(Version comparison data)
################
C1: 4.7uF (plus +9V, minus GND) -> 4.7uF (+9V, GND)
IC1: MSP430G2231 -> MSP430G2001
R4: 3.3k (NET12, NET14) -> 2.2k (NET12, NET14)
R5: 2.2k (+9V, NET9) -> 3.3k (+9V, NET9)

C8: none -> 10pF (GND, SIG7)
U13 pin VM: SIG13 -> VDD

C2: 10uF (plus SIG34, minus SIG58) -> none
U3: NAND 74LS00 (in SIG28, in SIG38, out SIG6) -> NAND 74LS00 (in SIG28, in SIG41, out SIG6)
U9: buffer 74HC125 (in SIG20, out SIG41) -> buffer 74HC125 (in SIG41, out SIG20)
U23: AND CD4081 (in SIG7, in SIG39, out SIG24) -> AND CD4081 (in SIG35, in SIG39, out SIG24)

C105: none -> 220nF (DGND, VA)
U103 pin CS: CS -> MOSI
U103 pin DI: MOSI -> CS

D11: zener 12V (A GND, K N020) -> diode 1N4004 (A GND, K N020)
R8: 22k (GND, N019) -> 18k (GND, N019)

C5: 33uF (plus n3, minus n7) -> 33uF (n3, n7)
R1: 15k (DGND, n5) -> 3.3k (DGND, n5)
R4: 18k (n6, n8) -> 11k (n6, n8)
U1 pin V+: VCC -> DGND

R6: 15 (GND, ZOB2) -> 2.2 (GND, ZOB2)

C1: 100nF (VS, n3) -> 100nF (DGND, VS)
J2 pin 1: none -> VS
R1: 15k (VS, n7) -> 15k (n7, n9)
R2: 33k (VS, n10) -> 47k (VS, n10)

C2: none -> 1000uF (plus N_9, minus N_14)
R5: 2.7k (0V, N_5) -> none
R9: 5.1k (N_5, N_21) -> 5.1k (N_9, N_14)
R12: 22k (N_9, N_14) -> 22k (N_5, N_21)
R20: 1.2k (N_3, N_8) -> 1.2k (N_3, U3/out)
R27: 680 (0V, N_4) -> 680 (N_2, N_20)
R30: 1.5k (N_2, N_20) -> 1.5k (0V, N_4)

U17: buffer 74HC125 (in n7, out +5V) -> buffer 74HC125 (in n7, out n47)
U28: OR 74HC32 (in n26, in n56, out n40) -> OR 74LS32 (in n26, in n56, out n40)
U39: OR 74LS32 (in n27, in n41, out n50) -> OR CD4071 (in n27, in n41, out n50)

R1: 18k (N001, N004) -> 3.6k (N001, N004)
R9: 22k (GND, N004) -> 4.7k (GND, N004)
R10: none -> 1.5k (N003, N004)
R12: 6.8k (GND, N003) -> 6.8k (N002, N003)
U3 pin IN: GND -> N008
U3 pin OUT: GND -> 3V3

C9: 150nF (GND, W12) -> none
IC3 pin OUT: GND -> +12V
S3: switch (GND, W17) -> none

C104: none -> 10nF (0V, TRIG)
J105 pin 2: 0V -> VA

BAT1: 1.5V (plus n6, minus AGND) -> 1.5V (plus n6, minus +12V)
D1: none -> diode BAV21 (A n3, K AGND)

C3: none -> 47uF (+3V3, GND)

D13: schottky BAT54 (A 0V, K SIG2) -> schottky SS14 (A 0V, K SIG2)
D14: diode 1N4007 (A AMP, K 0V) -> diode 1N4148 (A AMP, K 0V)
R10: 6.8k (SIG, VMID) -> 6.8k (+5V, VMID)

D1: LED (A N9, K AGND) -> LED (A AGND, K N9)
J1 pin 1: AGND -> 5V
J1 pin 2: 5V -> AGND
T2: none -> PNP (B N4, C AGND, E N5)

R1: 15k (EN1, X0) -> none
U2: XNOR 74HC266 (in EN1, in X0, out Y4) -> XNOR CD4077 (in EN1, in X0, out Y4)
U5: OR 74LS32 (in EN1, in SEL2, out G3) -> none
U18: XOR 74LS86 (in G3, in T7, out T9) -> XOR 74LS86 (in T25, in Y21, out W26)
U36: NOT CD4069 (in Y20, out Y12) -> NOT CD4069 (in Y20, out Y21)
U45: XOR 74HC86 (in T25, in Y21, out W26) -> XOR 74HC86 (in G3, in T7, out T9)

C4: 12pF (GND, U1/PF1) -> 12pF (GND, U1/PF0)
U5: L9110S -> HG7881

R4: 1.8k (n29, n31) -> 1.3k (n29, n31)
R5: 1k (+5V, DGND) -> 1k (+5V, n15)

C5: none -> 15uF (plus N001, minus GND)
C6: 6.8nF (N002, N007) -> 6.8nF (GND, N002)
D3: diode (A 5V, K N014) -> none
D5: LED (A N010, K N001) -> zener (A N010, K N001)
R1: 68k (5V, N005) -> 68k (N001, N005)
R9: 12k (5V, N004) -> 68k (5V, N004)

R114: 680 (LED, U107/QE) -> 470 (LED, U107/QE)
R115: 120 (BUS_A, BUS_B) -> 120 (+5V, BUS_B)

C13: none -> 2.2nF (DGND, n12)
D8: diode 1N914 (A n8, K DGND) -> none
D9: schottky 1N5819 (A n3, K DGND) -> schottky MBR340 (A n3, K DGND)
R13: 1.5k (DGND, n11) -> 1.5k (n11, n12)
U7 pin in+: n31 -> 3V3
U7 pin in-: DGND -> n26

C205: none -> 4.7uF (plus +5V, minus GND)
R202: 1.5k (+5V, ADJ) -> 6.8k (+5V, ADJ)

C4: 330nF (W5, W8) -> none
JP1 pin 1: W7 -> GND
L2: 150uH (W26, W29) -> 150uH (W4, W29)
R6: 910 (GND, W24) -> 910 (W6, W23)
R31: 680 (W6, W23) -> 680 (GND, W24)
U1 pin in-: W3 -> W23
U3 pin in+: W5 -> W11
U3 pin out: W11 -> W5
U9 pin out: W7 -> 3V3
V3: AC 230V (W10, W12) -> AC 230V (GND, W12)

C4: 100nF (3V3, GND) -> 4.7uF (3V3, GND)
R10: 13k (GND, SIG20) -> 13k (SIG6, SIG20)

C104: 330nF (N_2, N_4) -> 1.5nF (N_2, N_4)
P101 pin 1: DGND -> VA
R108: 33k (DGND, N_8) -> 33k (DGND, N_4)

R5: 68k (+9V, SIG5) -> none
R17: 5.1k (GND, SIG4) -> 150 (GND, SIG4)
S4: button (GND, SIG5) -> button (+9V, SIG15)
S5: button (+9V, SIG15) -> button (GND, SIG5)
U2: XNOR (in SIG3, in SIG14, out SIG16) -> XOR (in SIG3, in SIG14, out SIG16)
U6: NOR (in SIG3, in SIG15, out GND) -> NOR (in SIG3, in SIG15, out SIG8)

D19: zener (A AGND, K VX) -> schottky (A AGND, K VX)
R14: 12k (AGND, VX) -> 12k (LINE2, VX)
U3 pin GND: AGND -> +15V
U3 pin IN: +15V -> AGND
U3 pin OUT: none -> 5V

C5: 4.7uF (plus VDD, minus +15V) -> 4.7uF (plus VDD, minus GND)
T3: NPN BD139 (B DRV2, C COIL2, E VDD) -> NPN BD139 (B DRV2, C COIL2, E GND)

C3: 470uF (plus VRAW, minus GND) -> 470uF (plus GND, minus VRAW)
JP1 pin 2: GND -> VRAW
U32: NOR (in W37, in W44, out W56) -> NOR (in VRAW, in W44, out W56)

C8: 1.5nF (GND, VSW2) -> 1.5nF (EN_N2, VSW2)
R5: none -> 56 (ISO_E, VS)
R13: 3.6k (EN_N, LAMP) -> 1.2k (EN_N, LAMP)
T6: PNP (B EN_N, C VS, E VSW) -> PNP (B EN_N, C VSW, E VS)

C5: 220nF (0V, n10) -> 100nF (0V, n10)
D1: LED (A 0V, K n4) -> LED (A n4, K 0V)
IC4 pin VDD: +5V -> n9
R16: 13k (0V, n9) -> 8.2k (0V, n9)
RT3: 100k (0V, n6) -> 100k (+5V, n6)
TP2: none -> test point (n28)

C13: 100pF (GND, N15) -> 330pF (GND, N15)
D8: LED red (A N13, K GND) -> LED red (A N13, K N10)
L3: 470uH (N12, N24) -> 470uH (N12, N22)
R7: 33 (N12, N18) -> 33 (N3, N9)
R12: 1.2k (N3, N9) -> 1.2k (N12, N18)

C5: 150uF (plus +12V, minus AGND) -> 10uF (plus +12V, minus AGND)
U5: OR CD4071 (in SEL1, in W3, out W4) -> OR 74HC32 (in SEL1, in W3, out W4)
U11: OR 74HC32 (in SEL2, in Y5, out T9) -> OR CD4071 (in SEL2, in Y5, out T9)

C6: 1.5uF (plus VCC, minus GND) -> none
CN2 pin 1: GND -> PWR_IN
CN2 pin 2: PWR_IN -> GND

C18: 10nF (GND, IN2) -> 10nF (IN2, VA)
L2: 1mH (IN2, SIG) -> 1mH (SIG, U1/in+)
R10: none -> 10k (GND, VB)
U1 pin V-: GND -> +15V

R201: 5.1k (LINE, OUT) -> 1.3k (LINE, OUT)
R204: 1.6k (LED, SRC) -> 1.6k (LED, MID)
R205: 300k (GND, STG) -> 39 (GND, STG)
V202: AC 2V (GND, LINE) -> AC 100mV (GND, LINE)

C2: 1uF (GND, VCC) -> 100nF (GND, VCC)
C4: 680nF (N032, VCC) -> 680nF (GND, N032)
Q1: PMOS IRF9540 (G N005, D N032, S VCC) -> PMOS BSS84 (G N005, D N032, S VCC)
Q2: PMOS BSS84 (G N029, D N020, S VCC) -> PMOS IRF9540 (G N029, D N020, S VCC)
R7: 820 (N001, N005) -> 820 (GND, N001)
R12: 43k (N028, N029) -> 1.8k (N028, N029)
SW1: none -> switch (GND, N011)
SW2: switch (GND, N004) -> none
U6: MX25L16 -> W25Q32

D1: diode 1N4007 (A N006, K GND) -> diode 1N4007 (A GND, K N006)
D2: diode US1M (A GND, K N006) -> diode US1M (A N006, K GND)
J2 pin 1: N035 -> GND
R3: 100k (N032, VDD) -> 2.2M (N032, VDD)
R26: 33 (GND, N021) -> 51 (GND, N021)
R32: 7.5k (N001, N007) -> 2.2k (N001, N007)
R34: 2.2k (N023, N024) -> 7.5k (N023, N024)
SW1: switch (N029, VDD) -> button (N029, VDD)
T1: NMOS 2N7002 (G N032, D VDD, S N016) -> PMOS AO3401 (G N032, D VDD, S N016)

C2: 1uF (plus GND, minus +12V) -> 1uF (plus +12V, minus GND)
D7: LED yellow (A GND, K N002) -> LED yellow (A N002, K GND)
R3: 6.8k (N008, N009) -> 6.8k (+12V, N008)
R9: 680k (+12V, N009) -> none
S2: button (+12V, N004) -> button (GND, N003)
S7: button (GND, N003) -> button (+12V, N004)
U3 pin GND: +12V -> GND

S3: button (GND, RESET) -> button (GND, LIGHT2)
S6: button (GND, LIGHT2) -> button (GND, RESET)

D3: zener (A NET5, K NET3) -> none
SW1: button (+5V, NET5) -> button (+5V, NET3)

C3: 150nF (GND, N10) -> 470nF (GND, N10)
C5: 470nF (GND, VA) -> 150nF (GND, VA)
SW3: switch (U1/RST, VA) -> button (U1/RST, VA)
################
→ How to complete this task: Please, from the entries above, set down exactly the lines from the one containing "R13: 1.5k (DGND, n11) -> 1.5k (n11, n12)" through the one containing "U6: NOR (in", and only those.

→ Written reply:
R13: 1.5k (DGND, n11) -> 1.5k (n11, n12)
U7 pin in+: n31 -> 3V3
U7 pin in-: DGND -> n26

C205: none -> 4.7uF (plus +5V, minus GND)
R202: 1.5k (+5V, ADJ) -> 6.8k (+5V, ADJ)

C4: 330nF (W5, W8) -> none
JP1 pin 1: W7 -> GND
L2: 150uH (W26, W29) -> 150uH (W4, W29)
R6: 910 (GND, W24) -> 910 (W6, W23)
R31: 680 (W6, W23) -> 680 (GND, W24)
U1 pin in-: W3 -> W23
U3 pin in+: W5 -> W11
U3 pin out: W11 -> W5
U9 pin out: W7 -> 3V3
V3: AC 230V (W10, W12) -> AC 230V (GND, W12)

C4: 100nF (3V3, GND) -> 4.7uF (3V3, GND)
R10: 13k (GND, SIG20) -> 13k (SIG6, SIG20)

C104: 330nF (N_2, N_4) -> 1.5nF (N_2, N_4)
P101 pin 1: DGND -> VA
R108: 33k (DGND, N_8) -> 33k (DGND, N_4)

R5: 68k (+9V, SIG5) -> none
R17: 5.1k (GND, SIG4) -> 150 (GND, SIG4)
S4: button (GND, SIG5) -> button (+9V, SIG15)
S5: button (+9V, SIG15) -> button (GND, SIG5)
U2: XNOR (in SIG3, in SIG14, out SIG16) -> XOR (in SIG3, in SIG14, out SIG16)
U6: NOR (in SIG3, in SIG15, out GND) -> NOR (in SIG3, in SIG15, out SIG8)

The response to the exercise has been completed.